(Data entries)

::::::

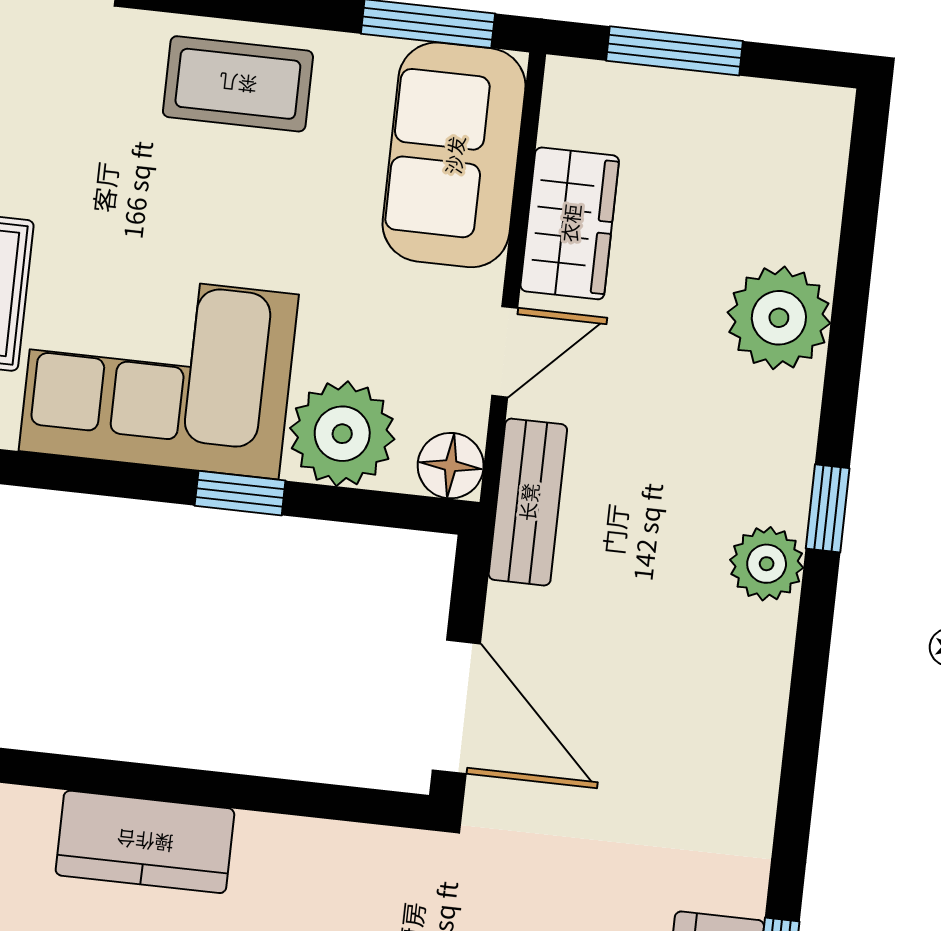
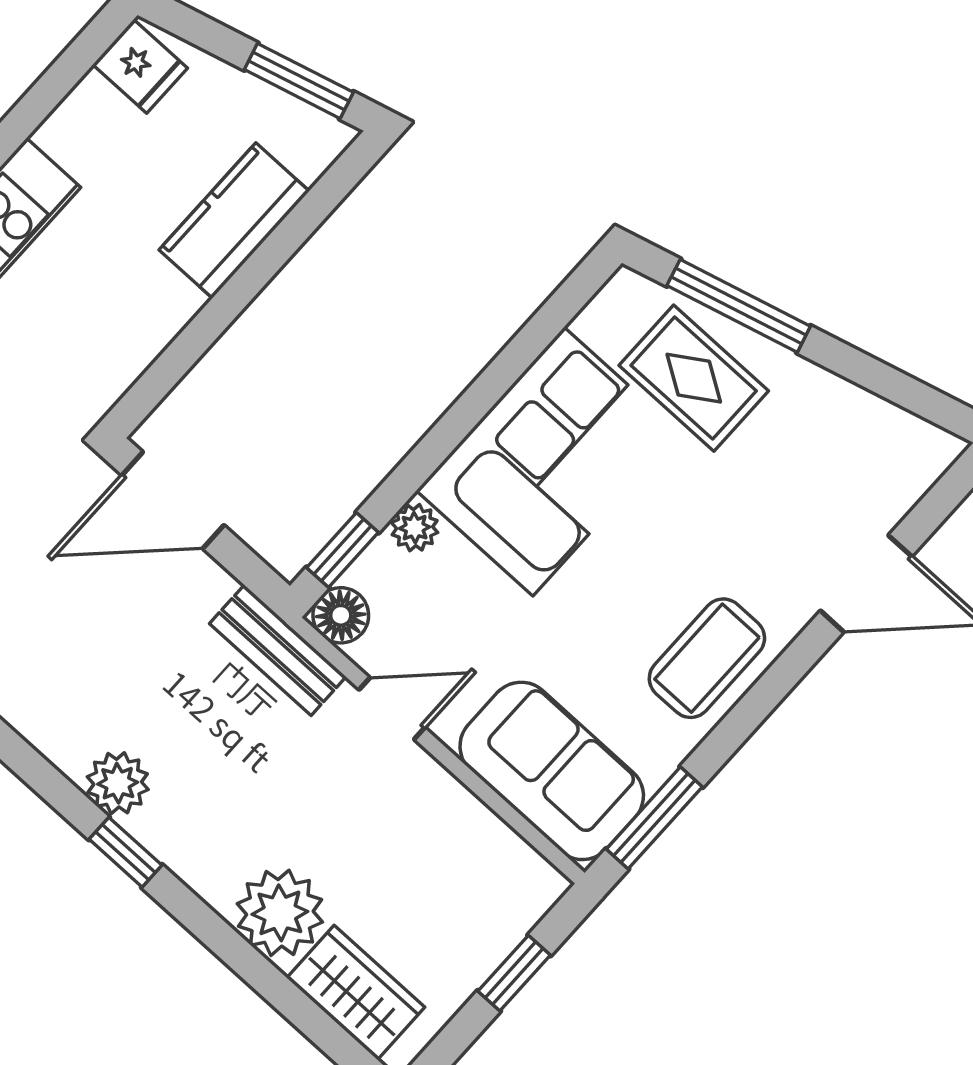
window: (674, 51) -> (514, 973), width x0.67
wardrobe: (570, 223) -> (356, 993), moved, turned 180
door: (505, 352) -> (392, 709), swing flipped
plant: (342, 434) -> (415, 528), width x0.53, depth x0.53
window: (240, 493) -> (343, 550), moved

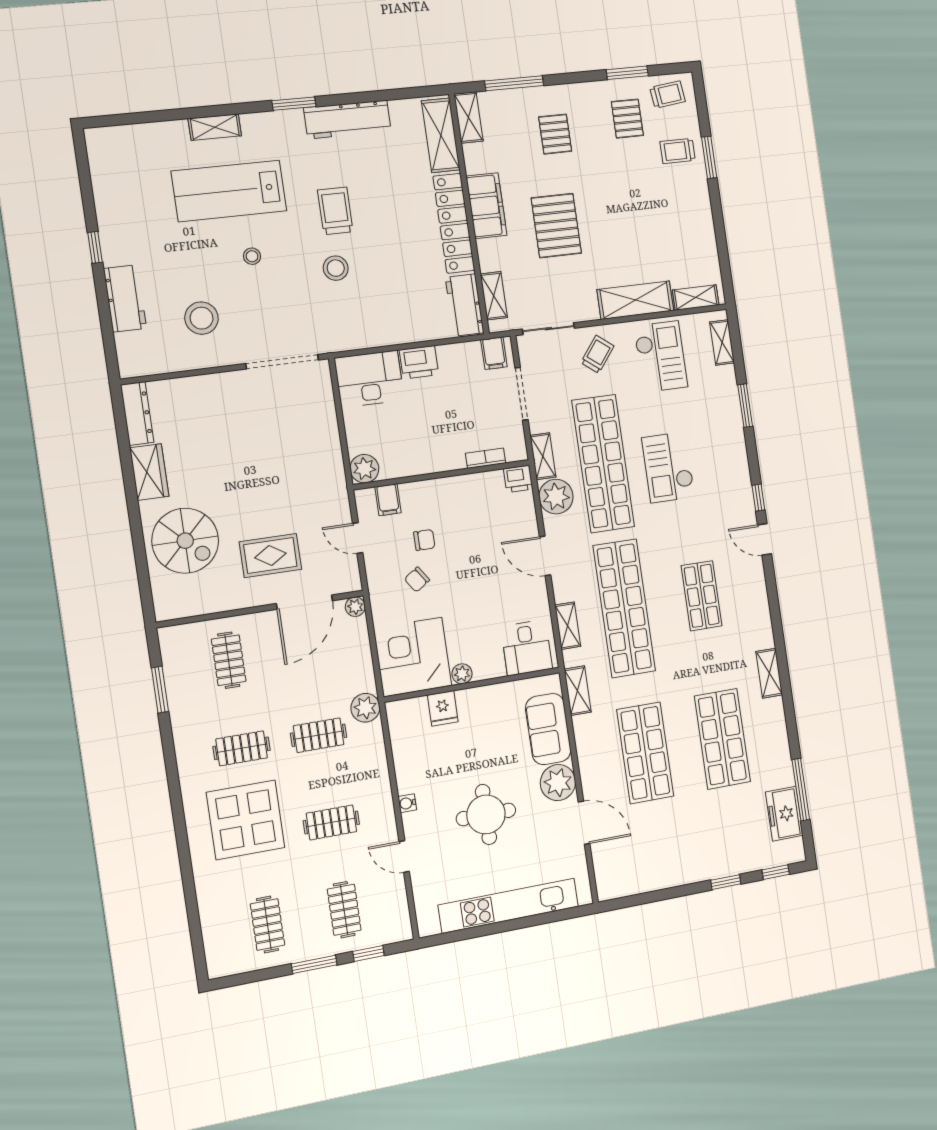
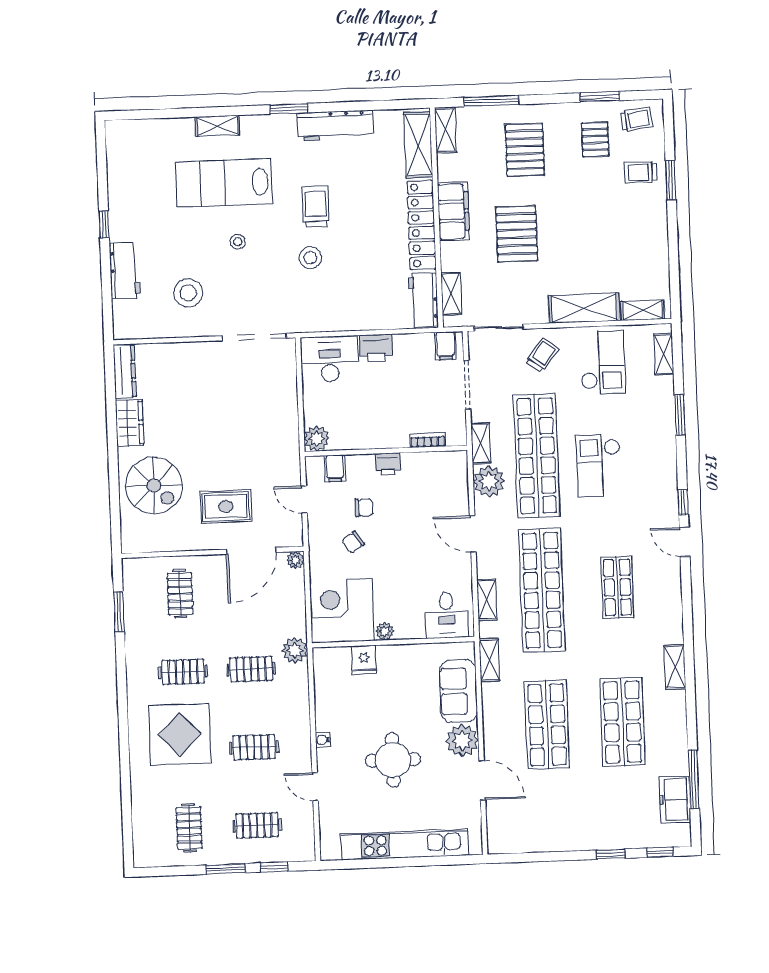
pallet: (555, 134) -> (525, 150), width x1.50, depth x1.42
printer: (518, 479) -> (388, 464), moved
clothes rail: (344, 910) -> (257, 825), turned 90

::::::

== Task to complete ==
Print exactly the stretch of lines beginning with the one that holds "pallet: (555, 134)" and ending at the last line above.

== Output of the task ==
pallet: (555, 134) -> (525, 150), width x1.50, depth x1.42
printer: (518, 479) -> (388, 464), moved
clothes rail: (344, 910) -> (257, 825), turned 90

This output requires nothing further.